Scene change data
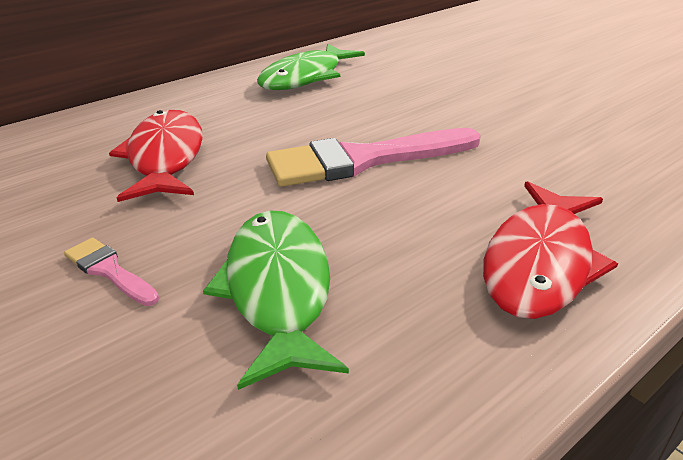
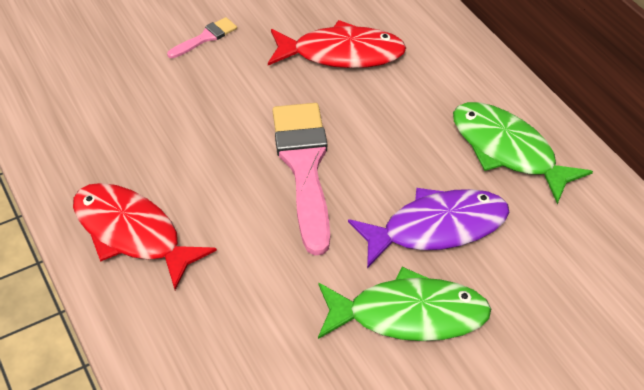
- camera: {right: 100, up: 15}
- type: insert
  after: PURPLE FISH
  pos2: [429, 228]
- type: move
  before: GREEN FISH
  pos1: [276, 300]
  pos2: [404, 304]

**PROBLEM STATEMENT:**
Return the entries unchanged, save for the pictures, which do not belong in the copy.

**RESULT FOR THIS TASK:**
- camera: {right: 100, up: 15}
- type: insert
  after: PURPLE FISH
  pos2: [429, 228]
- type: move
  before: GREEN FISH
  pos1: [276, 300]
  pos2: [404, 304]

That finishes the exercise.